For this exercise, reproduce the entries below exactly, but only from the line containing "red bottle: 0 -> 1" through the line containing "pink strawberry: 0 -> 3", both included.

• _Records supplied_:
============================================================
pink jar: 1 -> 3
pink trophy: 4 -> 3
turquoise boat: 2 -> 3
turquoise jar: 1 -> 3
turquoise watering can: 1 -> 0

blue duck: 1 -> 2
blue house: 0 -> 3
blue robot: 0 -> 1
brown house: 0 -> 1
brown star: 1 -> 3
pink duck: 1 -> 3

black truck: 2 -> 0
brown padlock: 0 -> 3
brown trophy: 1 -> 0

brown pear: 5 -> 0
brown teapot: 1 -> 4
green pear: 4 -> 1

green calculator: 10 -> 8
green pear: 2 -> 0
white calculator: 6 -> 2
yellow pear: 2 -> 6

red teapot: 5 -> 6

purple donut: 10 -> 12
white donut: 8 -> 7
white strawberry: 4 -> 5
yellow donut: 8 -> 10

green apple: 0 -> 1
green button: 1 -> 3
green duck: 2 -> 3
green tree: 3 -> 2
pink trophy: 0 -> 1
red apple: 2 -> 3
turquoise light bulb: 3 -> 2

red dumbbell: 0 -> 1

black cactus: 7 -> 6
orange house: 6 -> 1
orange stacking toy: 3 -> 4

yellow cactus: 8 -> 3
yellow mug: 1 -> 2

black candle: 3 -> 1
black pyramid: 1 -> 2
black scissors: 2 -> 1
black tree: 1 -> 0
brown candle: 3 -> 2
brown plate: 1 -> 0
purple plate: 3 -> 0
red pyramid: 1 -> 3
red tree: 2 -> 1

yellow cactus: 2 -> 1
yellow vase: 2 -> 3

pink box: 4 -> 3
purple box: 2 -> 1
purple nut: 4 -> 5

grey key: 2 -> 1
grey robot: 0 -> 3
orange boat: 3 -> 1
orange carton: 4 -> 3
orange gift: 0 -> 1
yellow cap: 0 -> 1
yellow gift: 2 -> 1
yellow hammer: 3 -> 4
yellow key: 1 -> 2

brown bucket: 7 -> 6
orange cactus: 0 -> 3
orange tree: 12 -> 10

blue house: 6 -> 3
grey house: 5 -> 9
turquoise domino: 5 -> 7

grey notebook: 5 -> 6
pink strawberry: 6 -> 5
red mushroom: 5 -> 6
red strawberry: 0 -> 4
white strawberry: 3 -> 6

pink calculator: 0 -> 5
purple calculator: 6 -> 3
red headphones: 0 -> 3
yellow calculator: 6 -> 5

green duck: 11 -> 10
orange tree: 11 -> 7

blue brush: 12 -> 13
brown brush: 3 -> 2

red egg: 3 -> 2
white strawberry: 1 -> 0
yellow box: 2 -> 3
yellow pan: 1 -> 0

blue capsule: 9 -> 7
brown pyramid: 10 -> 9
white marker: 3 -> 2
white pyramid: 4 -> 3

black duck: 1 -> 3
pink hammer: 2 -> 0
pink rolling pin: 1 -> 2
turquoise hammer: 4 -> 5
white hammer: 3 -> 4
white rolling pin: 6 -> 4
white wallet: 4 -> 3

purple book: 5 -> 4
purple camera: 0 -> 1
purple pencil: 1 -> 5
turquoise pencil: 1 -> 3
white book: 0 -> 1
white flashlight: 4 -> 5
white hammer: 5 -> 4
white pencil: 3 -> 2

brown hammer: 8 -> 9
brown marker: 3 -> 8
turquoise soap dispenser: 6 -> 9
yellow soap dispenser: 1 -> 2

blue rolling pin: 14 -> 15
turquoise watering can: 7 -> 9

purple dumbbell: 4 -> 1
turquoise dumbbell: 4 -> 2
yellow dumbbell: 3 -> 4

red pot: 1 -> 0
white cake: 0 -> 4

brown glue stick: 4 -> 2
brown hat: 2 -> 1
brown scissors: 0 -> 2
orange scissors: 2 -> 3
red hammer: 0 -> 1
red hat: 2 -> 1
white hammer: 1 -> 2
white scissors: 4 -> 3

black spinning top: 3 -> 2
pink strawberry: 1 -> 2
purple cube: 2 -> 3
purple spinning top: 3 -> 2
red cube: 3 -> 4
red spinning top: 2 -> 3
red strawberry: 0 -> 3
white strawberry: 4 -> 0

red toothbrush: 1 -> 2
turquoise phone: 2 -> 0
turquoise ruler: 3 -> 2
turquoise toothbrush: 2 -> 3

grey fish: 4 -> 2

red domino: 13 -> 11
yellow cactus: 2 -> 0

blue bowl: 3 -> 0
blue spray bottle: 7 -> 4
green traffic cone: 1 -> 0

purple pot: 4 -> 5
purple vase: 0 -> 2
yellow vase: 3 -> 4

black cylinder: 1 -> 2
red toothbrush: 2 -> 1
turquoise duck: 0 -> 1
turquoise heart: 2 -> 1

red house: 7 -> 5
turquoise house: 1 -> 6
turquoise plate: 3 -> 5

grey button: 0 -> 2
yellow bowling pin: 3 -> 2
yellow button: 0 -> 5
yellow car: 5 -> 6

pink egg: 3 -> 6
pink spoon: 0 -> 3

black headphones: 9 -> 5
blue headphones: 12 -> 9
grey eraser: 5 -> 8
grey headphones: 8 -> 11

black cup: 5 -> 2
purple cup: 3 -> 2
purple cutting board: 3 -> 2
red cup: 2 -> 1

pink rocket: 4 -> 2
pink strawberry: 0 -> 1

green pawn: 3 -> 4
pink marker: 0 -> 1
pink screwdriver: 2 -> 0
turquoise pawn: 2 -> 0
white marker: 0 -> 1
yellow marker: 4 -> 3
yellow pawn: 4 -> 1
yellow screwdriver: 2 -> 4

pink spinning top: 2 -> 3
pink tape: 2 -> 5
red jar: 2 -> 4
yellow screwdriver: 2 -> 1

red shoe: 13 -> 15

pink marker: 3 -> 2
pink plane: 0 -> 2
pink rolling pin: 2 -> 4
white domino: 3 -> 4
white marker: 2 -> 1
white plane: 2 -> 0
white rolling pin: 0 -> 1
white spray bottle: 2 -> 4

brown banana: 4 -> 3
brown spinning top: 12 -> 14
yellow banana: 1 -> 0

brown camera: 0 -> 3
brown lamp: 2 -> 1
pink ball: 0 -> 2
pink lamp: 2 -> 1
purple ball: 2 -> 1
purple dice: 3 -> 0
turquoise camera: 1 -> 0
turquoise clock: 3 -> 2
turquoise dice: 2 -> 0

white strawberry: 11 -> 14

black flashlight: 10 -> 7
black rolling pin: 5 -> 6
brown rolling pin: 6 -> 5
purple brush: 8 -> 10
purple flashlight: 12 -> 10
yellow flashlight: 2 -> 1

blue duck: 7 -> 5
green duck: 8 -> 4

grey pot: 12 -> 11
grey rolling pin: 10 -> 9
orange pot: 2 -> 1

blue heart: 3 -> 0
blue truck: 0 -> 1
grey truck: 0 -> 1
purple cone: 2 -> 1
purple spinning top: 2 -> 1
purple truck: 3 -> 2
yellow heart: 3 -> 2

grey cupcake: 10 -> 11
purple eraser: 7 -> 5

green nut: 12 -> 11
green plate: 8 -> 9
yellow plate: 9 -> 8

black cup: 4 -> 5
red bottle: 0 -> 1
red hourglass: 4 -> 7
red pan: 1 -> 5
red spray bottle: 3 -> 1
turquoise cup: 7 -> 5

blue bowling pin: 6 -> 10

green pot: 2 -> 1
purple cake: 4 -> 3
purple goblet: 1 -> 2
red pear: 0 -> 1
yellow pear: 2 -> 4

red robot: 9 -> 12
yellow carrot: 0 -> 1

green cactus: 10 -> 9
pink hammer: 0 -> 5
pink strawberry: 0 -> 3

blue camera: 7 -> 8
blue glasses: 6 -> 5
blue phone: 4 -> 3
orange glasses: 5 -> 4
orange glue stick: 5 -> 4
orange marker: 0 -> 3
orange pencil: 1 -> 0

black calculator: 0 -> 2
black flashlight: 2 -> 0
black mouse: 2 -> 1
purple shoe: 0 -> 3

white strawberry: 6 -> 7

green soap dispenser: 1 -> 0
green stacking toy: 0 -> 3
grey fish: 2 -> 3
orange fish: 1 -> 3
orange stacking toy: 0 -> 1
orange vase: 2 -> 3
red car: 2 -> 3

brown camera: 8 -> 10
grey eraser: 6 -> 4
============================================================
• _Solution_:
red bottle: 0 -> 1
red hourglass: 4 -> 7
red pan: 1 -> 5
red spray bottle: 3 -> 1
turquoise cup: 7 -> 5

blue bowling pin: 6 -> 10

green pot: 2 -> 1
purple cake: 4 -> 3
purple goblet: 1 -> 2
red pear: 0 -> 1
yellow pear: 2 -> 4

red robot: 9 -> 12
yellow carrot: 0 -> 1

green cactus: 10 -> 9
pink hammer: 0 -> 5
pink strawberry: 0 -> 3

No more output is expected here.